Exercise instructions: Find every line in the listing that contains the string "appoggiatura" and copy each one. Case counts.

Dataset content:
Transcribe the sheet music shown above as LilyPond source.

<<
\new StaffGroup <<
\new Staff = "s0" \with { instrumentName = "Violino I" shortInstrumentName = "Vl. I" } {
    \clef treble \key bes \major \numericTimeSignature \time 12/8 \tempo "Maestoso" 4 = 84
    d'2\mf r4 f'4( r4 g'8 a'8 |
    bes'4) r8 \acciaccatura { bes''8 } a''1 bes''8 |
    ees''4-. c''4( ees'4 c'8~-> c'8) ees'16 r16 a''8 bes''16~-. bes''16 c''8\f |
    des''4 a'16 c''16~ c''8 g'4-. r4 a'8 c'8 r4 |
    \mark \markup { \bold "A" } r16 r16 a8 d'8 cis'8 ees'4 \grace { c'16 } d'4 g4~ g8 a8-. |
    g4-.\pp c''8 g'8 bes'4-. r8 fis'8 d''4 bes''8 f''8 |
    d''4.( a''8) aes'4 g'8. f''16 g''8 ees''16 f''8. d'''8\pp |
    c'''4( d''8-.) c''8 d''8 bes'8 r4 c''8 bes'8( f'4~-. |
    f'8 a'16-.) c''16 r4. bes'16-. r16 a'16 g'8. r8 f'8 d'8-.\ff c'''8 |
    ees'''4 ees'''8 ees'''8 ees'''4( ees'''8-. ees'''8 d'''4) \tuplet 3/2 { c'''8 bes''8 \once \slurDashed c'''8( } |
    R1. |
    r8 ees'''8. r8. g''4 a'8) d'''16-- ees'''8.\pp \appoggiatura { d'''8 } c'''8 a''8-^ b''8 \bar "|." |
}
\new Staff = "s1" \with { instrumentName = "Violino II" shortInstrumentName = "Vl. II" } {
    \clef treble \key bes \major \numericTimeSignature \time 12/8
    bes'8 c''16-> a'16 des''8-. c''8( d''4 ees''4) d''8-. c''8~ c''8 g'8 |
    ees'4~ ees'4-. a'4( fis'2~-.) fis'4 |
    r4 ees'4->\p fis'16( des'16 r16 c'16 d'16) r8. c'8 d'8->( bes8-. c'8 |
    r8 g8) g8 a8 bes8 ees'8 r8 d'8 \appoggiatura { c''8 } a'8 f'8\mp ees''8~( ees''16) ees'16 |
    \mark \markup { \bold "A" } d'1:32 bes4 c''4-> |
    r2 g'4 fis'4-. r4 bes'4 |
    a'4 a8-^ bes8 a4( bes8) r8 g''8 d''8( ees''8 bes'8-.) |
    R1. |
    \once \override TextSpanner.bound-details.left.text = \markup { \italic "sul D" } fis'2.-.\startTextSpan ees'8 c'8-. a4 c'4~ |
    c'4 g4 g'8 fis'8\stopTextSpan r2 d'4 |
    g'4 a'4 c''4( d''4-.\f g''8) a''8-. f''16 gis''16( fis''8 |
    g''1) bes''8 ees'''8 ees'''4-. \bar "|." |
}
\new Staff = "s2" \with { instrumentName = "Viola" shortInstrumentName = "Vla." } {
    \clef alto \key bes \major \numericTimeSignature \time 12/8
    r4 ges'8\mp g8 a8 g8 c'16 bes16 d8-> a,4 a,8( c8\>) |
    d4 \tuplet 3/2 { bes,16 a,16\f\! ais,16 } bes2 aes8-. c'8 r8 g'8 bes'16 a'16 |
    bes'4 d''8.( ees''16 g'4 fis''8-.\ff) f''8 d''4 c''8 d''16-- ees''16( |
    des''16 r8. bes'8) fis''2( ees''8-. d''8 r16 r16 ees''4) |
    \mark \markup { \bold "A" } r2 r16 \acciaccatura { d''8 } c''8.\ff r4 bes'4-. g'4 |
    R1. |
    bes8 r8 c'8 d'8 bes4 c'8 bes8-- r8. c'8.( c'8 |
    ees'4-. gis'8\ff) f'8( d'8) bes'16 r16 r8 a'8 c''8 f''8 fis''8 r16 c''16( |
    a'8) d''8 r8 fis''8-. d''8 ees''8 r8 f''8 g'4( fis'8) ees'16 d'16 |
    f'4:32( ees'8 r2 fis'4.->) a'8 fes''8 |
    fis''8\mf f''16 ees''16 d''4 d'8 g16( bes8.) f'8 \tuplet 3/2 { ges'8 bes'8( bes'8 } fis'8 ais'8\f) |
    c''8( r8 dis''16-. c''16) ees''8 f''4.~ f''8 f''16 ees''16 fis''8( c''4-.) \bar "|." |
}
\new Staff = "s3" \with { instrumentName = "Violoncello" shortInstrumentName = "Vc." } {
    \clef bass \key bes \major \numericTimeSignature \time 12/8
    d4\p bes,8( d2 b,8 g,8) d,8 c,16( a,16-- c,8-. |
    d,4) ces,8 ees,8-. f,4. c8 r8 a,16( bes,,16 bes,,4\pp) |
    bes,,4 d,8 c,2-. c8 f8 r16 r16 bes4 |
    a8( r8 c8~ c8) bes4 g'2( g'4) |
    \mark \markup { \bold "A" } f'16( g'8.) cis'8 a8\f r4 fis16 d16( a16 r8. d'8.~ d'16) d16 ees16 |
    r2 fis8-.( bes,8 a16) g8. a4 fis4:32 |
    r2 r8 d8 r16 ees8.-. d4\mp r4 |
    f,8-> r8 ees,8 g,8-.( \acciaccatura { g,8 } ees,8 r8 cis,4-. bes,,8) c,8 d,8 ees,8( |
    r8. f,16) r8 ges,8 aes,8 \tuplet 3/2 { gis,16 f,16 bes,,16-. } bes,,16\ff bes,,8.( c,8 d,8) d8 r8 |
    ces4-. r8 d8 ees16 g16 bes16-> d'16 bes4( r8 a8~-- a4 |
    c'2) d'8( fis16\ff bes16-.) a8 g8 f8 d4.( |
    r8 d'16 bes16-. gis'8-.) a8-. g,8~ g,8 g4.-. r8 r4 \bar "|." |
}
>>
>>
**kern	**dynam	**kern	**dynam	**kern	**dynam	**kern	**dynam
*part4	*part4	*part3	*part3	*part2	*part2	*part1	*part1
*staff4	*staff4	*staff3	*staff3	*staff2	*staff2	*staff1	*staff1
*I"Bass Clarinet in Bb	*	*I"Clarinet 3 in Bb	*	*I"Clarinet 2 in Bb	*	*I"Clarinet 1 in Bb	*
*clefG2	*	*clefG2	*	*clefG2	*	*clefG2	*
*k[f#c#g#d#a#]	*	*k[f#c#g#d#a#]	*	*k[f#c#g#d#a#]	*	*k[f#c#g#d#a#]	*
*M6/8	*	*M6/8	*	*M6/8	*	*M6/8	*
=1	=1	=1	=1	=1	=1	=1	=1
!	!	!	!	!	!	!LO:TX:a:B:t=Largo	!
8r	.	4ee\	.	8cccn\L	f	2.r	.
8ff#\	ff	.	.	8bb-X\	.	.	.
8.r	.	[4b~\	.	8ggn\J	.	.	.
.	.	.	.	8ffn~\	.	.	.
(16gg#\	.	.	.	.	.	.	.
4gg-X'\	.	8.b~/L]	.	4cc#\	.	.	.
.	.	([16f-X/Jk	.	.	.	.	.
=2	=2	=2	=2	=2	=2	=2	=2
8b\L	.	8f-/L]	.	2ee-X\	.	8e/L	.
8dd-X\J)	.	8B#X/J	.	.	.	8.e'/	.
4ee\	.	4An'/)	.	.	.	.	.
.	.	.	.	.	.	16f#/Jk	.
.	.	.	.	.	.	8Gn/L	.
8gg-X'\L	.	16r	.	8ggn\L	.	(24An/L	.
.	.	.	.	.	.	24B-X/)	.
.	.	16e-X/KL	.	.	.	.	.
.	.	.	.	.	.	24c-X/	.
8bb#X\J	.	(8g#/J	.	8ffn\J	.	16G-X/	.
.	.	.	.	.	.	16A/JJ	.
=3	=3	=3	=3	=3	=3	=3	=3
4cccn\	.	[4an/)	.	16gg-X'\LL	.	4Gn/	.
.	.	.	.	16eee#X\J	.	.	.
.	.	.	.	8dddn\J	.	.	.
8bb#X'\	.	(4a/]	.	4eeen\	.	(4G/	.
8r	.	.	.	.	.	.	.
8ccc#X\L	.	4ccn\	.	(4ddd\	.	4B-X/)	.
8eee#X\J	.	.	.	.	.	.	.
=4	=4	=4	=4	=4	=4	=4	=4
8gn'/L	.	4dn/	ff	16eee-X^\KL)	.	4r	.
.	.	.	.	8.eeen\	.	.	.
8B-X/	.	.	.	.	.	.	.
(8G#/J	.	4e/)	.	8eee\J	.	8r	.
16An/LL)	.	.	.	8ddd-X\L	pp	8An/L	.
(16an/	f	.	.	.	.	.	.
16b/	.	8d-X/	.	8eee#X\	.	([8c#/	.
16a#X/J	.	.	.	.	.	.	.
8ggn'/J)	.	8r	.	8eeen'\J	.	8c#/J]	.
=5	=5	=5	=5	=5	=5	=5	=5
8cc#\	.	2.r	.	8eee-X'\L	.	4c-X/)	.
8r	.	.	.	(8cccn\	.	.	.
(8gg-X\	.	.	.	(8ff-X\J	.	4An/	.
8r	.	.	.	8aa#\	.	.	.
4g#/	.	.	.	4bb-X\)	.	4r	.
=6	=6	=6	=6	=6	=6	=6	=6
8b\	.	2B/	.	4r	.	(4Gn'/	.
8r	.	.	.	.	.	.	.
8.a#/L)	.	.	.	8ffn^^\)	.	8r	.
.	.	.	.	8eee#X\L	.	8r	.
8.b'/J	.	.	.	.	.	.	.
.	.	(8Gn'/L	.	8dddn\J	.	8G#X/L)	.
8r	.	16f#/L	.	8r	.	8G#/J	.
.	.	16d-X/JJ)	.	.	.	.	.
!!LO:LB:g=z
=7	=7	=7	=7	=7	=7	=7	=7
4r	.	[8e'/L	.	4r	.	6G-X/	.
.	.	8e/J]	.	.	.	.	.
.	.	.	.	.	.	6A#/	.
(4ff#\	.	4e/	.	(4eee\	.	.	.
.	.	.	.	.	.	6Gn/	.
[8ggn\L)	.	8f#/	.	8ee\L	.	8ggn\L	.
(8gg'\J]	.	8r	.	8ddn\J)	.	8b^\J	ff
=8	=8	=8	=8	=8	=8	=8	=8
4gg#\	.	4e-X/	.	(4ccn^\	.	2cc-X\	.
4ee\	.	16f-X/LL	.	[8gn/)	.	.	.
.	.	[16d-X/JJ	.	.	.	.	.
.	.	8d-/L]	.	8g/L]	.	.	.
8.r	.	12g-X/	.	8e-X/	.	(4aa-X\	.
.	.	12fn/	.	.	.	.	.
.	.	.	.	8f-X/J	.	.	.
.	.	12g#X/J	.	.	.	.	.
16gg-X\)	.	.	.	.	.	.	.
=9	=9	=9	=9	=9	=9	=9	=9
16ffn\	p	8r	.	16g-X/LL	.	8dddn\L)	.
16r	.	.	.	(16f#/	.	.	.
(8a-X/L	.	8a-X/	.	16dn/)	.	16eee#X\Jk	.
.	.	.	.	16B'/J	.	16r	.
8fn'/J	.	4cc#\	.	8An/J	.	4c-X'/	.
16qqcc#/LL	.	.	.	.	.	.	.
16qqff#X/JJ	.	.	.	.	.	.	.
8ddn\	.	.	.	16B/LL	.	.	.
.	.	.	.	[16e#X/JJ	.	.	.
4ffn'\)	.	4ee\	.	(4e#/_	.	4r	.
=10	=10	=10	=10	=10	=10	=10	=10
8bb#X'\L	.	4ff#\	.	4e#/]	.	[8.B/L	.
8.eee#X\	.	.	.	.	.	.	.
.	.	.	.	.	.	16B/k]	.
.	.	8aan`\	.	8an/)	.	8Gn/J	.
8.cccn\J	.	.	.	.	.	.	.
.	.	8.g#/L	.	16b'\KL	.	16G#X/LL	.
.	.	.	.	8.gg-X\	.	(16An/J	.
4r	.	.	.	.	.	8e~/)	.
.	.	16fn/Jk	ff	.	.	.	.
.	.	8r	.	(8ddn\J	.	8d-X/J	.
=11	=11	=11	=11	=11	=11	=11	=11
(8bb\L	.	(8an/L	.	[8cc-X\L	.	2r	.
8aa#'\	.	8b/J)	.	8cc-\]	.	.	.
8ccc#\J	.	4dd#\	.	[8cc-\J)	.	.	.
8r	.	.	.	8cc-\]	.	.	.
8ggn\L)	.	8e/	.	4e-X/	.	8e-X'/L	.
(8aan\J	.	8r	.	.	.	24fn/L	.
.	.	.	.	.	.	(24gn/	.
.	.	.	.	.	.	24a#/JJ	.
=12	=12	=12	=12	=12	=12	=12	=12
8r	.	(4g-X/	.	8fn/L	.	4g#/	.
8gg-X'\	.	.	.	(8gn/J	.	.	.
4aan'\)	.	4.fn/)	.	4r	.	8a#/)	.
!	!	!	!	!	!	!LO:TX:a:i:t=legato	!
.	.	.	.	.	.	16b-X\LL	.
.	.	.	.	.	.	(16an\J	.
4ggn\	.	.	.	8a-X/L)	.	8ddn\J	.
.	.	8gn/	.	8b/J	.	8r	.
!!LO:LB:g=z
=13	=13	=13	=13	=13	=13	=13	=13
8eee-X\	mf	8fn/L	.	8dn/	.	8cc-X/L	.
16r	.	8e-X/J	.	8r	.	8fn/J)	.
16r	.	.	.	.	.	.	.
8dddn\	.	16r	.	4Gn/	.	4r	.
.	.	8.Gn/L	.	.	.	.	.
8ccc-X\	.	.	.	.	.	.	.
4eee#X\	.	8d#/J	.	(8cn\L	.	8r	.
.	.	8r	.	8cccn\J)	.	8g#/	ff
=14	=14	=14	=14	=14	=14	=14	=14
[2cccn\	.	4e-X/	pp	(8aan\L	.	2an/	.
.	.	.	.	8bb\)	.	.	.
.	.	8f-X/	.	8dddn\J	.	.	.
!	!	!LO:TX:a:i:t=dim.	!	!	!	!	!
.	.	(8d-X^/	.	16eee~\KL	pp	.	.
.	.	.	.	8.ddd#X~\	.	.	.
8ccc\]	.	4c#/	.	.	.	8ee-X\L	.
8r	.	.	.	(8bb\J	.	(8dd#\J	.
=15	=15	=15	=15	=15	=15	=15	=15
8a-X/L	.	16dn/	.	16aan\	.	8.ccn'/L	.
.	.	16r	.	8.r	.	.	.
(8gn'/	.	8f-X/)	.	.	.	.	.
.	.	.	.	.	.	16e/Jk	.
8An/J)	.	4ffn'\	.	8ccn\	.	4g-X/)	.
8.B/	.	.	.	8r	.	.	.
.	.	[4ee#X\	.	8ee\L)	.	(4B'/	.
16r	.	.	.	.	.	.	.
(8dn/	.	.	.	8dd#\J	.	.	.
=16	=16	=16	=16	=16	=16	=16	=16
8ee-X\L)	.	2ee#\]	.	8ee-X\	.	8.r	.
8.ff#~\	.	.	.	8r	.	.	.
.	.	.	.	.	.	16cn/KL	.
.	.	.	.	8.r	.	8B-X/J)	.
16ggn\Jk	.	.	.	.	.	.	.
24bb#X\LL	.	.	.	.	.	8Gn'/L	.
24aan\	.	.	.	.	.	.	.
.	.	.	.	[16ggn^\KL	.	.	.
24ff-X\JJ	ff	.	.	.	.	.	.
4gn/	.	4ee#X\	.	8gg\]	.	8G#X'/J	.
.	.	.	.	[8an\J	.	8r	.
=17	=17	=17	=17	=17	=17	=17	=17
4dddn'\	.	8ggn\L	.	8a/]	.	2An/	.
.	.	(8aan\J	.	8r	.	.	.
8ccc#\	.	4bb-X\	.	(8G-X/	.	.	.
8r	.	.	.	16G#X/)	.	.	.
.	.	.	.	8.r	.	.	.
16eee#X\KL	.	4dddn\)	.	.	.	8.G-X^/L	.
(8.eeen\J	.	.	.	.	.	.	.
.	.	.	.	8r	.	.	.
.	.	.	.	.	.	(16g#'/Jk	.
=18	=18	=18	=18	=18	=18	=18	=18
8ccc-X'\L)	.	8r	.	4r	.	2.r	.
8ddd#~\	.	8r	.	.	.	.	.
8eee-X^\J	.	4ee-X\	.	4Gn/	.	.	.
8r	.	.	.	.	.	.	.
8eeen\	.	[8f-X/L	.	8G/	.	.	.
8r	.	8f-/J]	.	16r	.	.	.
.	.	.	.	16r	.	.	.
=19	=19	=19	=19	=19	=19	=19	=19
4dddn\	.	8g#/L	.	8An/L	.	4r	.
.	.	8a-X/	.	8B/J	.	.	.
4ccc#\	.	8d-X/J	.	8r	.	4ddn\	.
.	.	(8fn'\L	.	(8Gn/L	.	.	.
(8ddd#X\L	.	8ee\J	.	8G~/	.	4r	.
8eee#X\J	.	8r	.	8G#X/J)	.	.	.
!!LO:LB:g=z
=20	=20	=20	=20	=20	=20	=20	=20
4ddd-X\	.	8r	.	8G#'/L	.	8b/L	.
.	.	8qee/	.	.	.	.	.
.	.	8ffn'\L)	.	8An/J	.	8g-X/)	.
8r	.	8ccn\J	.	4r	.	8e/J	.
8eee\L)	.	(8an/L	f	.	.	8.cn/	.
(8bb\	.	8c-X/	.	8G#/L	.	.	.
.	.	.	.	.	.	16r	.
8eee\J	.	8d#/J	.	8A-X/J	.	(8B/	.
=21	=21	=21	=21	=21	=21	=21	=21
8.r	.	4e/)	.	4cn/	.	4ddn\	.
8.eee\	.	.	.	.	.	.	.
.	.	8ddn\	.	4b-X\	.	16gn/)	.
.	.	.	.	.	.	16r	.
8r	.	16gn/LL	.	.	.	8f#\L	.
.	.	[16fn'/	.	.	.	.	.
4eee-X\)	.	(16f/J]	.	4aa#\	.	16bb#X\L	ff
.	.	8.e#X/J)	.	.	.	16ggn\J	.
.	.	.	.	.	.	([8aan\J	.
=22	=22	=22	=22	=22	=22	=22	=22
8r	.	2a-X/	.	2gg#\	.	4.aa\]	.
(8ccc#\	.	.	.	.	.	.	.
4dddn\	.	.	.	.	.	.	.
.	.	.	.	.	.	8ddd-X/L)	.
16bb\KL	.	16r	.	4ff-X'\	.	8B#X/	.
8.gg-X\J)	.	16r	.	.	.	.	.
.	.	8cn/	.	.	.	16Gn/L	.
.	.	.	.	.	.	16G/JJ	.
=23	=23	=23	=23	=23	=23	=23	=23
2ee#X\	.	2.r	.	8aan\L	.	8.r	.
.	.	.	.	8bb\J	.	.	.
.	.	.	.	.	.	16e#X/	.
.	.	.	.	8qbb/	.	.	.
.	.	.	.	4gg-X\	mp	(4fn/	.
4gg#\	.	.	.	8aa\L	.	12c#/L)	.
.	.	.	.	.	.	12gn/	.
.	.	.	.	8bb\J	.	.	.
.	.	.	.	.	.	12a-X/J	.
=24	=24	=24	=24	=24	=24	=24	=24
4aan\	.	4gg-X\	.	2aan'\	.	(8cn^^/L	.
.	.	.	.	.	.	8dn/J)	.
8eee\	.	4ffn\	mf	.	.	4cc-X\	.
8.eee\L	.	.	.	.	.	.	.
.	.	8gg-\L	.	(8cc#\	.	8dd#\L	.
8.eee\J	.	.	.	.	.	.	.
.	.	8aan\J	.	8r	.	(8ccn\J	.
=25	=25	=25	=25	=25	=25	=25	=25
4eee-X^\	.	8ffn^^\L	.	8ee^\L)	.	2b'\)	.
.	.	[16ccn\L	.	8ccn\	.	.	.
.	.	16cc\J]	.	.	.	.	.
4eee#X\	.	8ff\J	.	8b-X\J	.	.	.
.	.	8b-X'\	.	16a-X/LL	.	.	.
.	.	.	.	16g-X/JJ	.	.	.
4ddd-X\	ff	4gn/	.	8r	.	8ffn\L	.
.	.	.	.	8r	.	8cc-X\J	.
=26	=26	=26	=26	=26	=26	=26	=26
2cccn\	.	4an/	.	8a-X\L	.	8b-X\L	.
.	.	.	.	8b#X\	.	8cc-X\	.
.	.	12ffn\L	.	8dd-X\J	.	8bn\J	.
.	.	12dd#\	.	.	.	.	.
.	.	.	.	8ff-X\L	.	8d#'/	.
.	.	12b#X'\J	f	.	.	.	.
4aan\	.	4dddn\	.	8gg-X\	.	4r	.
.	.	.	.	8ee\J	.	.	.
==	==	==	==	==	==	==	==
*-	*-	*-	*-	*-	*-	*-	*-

The completed task:
    r8 ees'''8. r8. g''4 a'8) d'''16-- ees'''8.\pp \appoggiatura { d'''8 } c'''8 a''8-^ b''8 \bar "|." |
    r8 g8) g8 a8 bes8 ees'8 r8 d'8 \appoggiatura { c''8 } a'8 f'8\mp ees''8~( ees''16) ees'16 |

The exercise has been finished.